# What to produce
Search the entries for lines that contain the word "plus", and report each one found.

[Revision tracking records]
════════

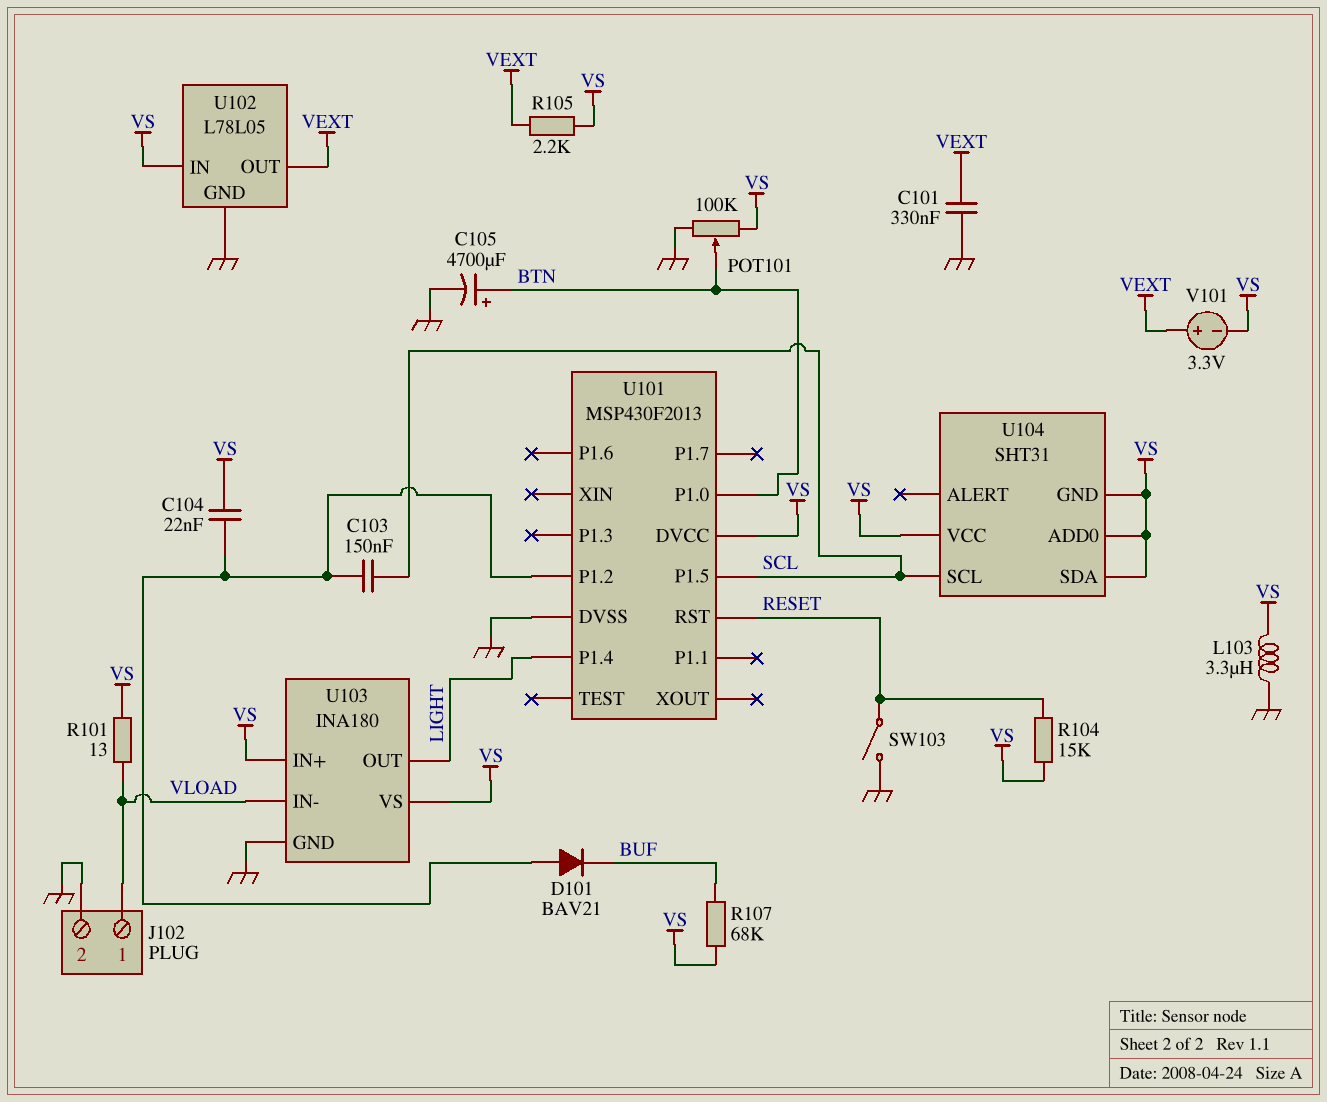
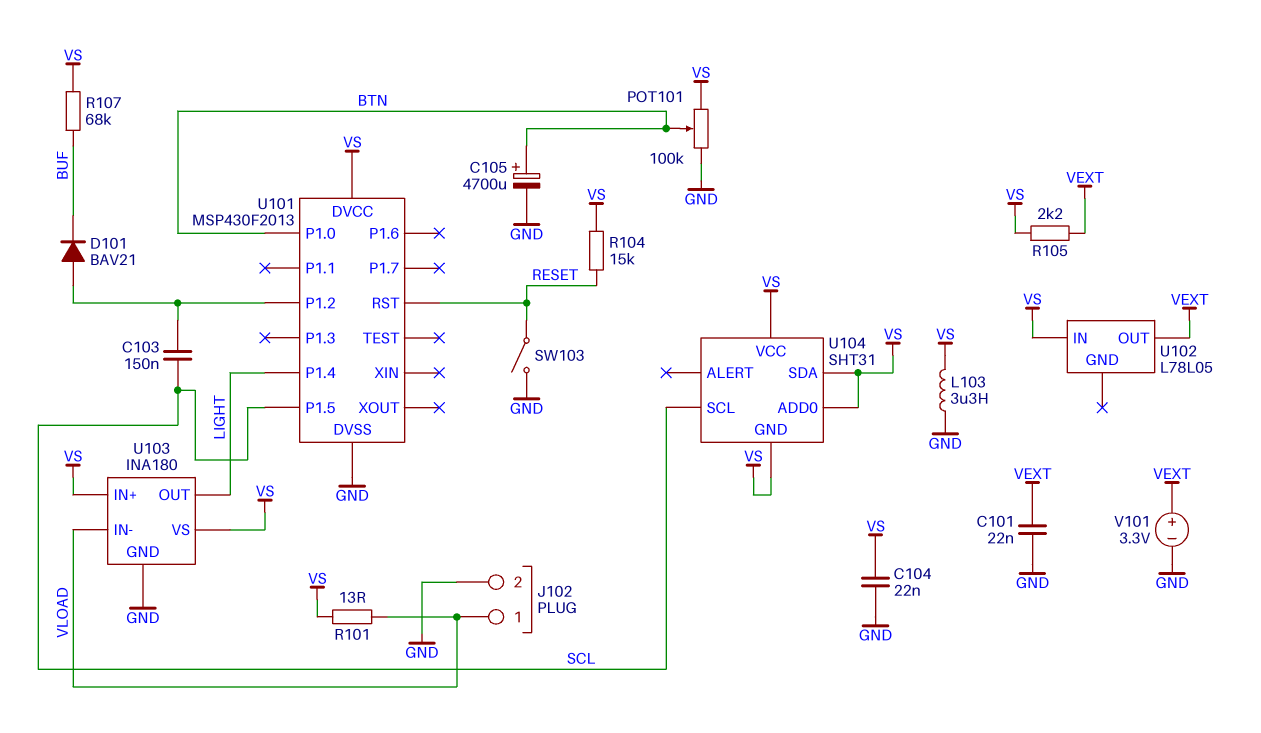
C101: 330nF (GND, VEXT) -> 22nF (GND, VEXT)
C104: 22nF (U101/P1.2, VS) -> 22nF (GND, VS)
U102 pin GND: GND -> none
V101: 3.3V (plus VEXT, minus VS) -> 3.3V (plus VEXT, minus GND)

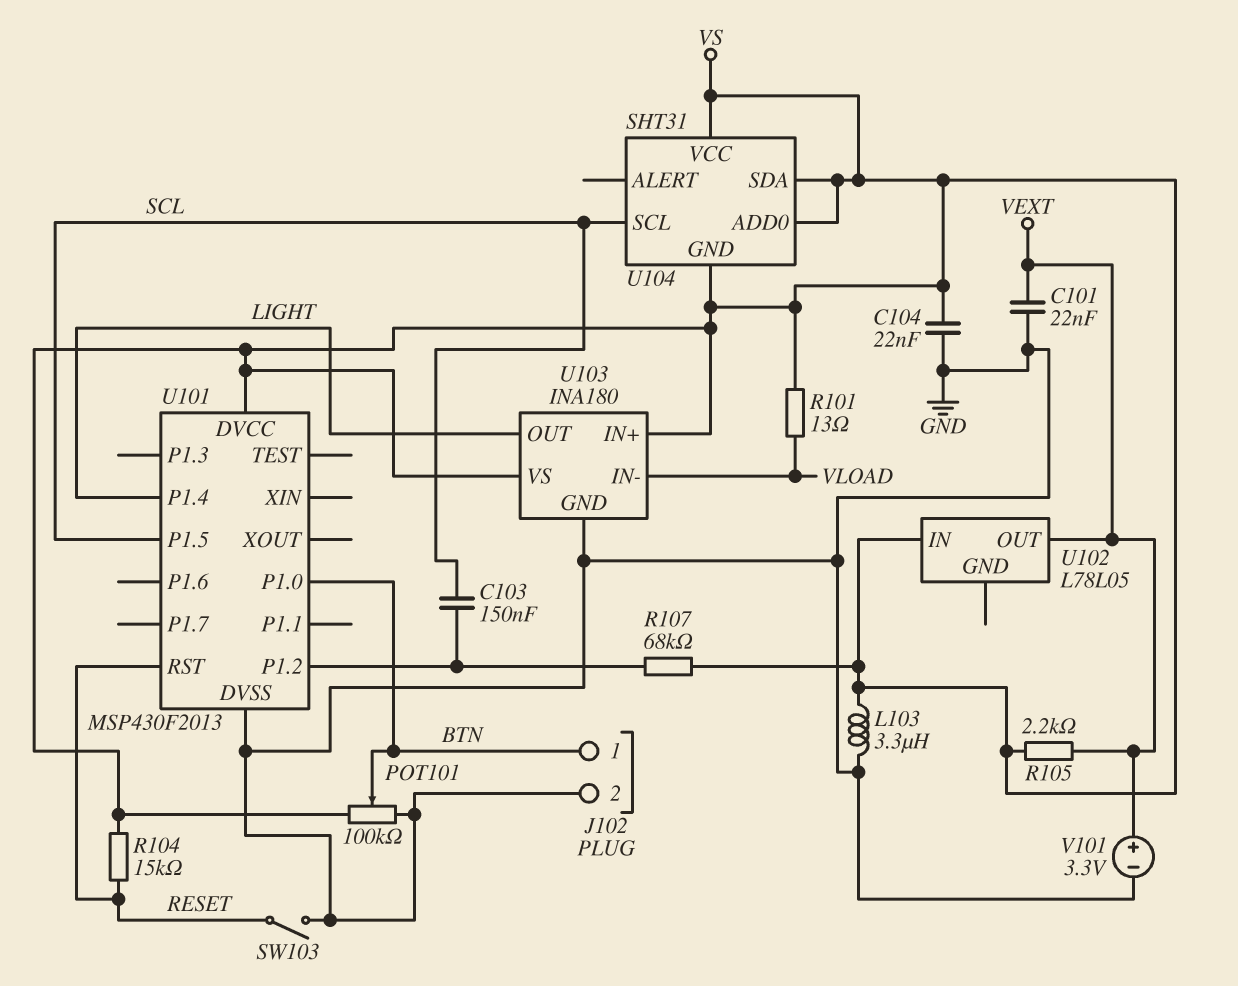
C105: 4700uF (plus BTN, minus GND) -> none
D101: diode BAV21 (A U101/P1.2, K BUF) -> none
J102 pin 1: VLOAD -> BTN
R107: 68k (BUF, VS) -> 68k (U101/P1.2, VS)

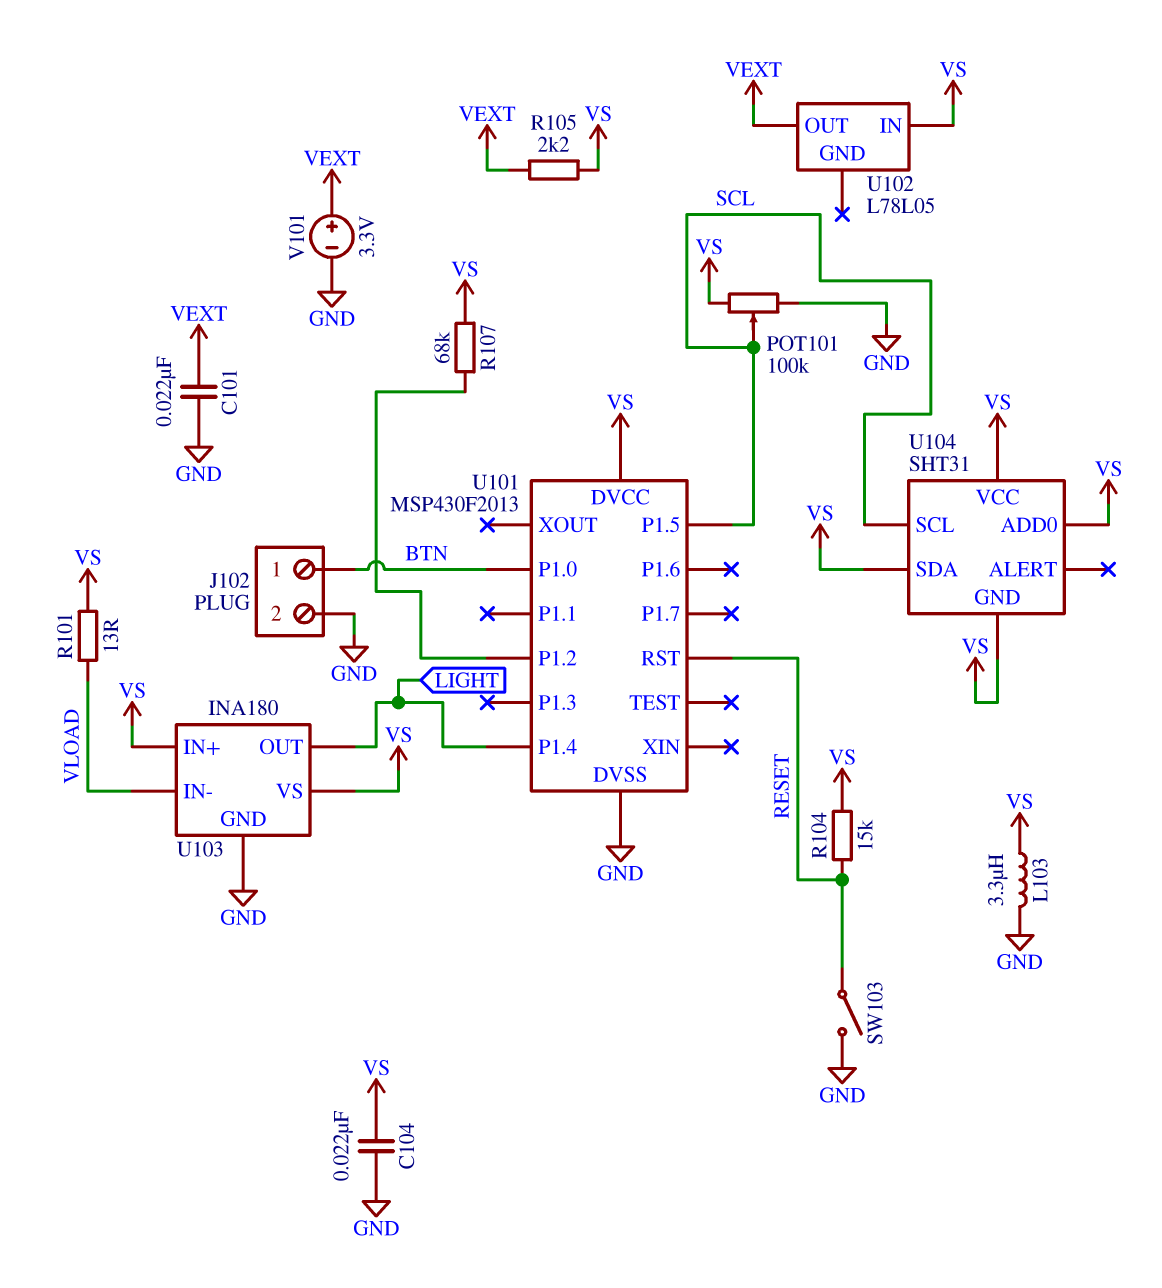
C103: 150nF (SCL, U101/P1.2) -> none
POT101: 100k (GND, VS, wiper BTN) -> 100k (GND, VS, wiper SCL)

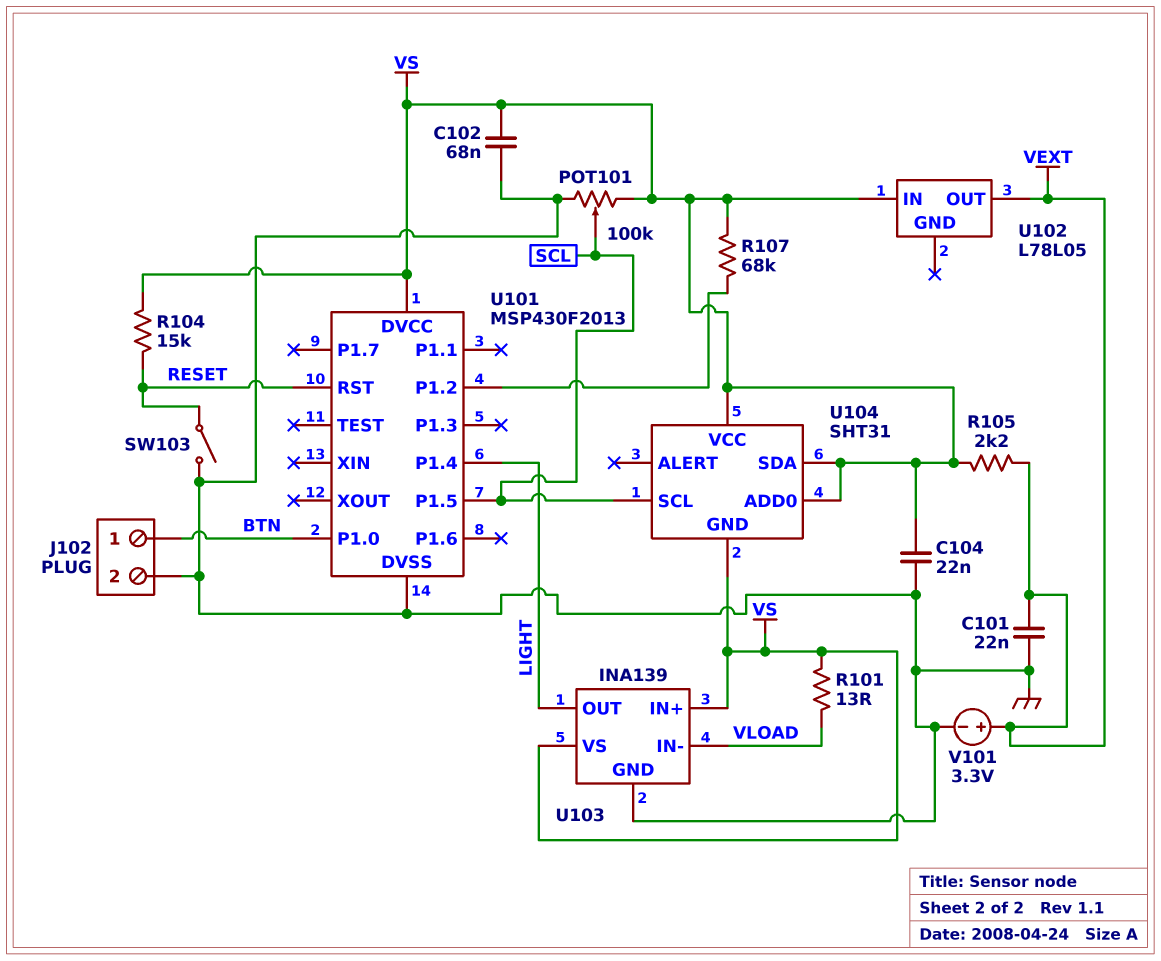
C102: none -> 68nF (GND, VS)
L103: 3.3uH (GND, VS) -> none
U103: INA180 -> INA139

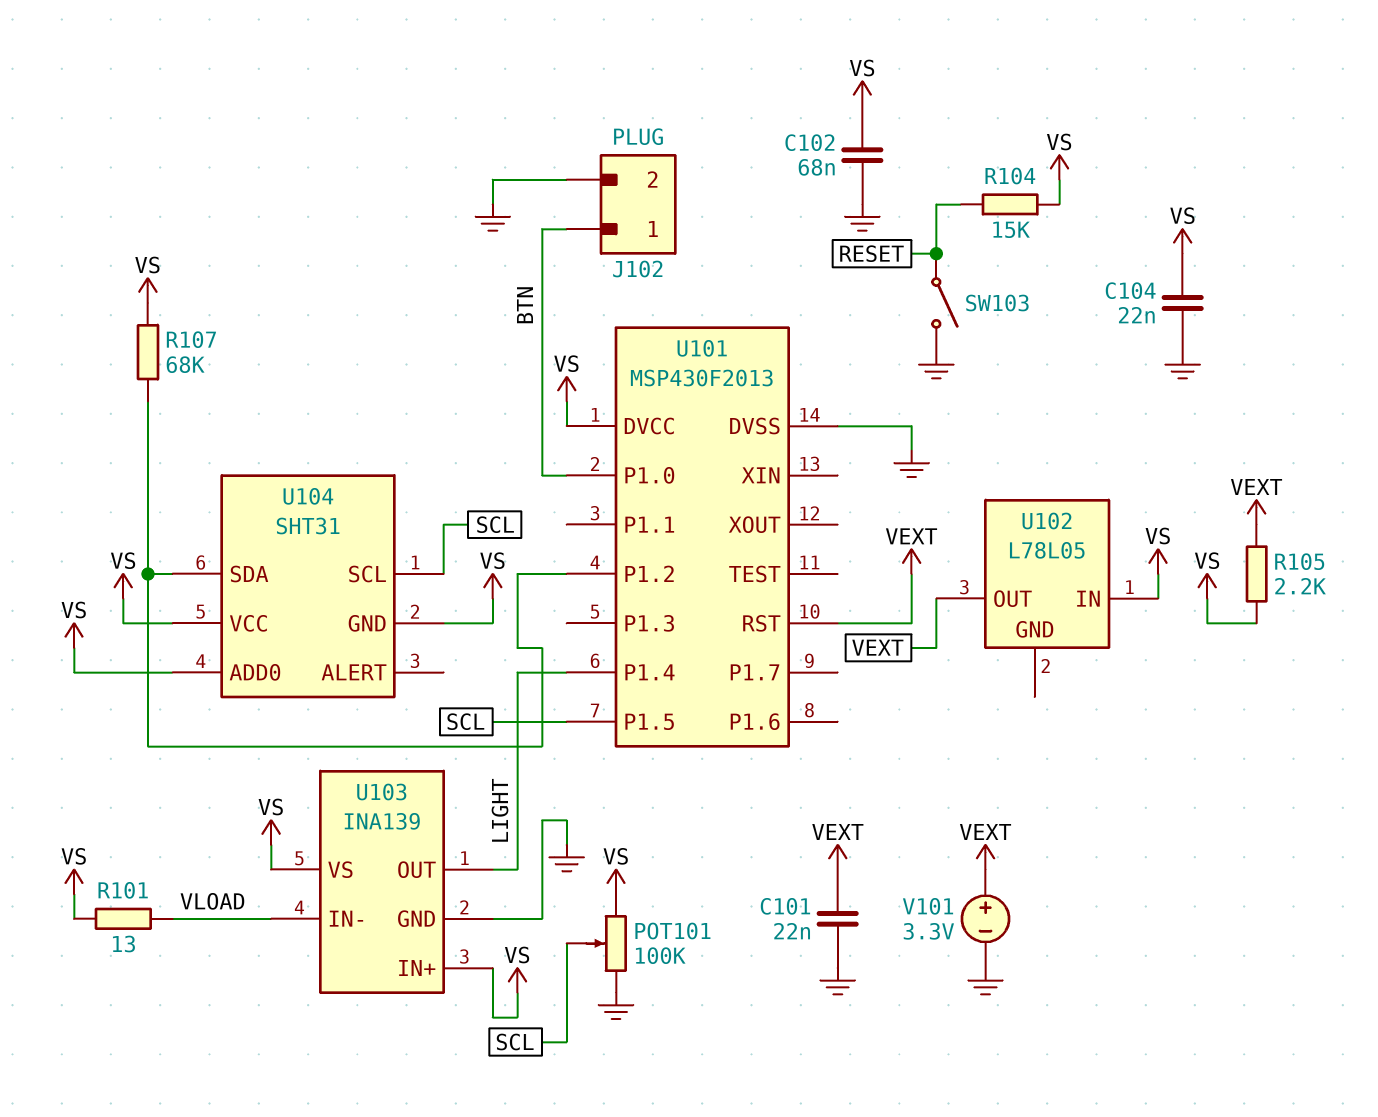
U101 pin RST: RESET -> VEXT
U104 pin SDA: VS -> U101/P1.2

════════

# Completed task
V101: 3.3V (plus VEXT, minus VS) -> 3.3V (plus VEXT, minus GND)
C105: 4700uF (plus BTN, minus GND) -> none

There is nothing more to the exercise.